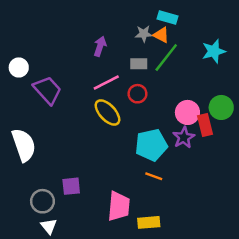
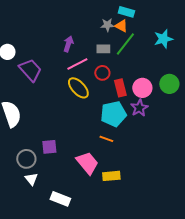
purple arrow: (100, 46) -> (68, 44), moved
red rectangle: (205, 125) -> (120, 88), moved
orange line: (154, 176) -> (106, 139), moved
pink trapezoid: (119, 206) -> (87, 163), turned -45

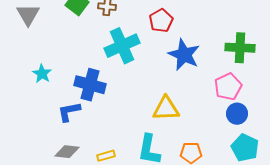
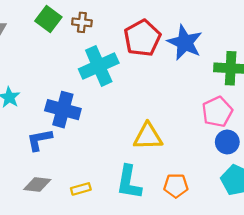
red pentagon: (161, 21) -> (142, 38), size x1.4
blue star: (184, 55) -> (185, 42), moved

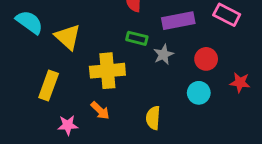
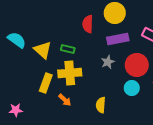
green rectangle: (137, 38) -> (68, 49), moved
red circle: (206, 59) -> (137, 65), size x1.5
yellow rectangle: (49, 85) -> (46, 83), moved
pink star: (68, 125) -> (16, 110), moved

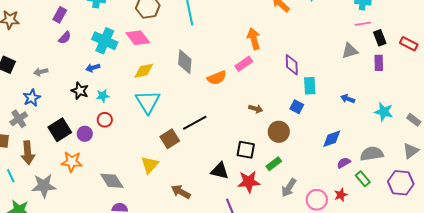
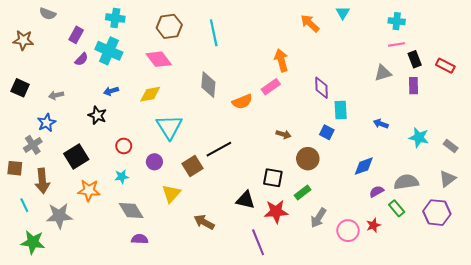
cyan cross: (105, 41) -> (109, 51), moved
yellow diamond: (144, 71) -> (150, 94), moved
cyan star: (103, 96) -> (122, 177), moved
purple circle: (85, 134) -> (154, 162), moved

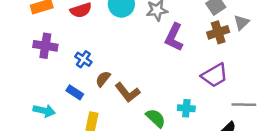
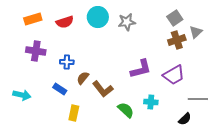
purple L-shape: (174, 37) -> (141, 69), moved, turned -130
blue cross: (83, 59) -> (67, 62), turned -32
cyan arrow: (44, 111) -> (22, 95), moved

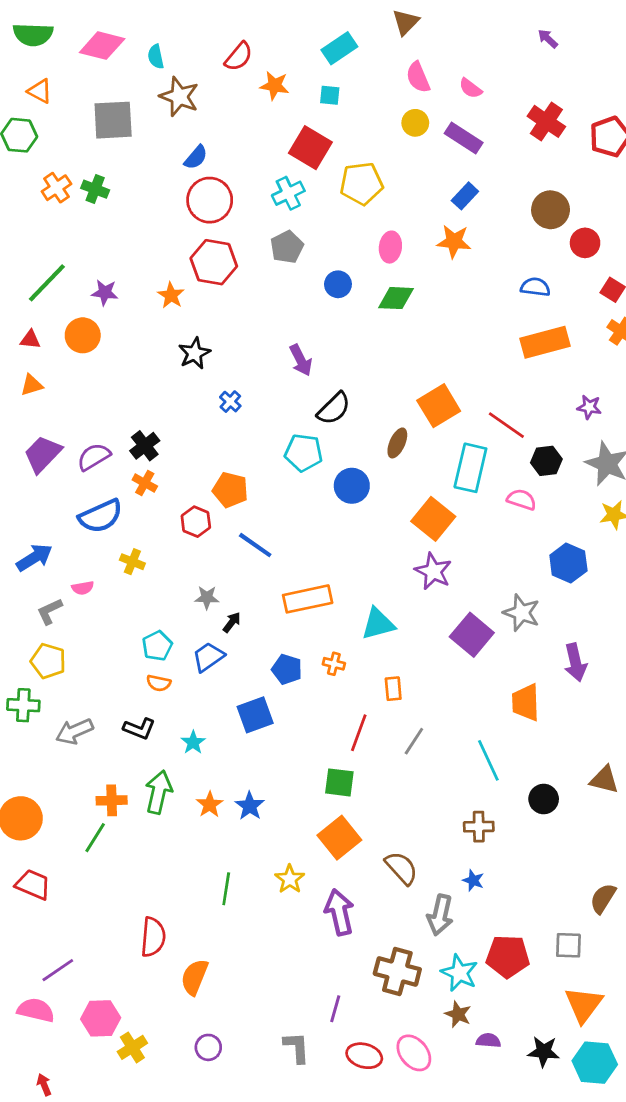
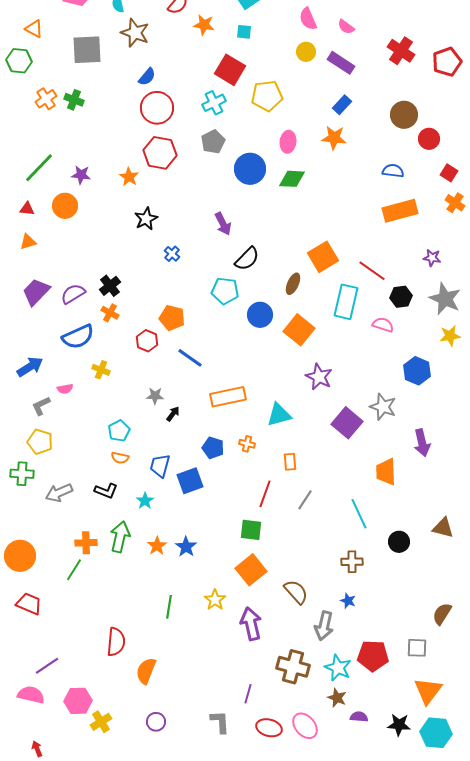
blue circle: (338, 284) -> (250, 169), size x1.6
orange square: (433, 519) -> (299, 330), moved
blue trapezoid: (208, 657) -> (160, 466), moved, turned -40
--- --- ---
▶ Work item
Start at the line containing "orange square: (433, 519)". Repeat it and each line after it, word for word, to the end of the records.

▶ Response to this task
orange square: (433, 519) -> (299, 330), moved
blue trapezoid: (208, 657) -> (160, 466), moved, turned -40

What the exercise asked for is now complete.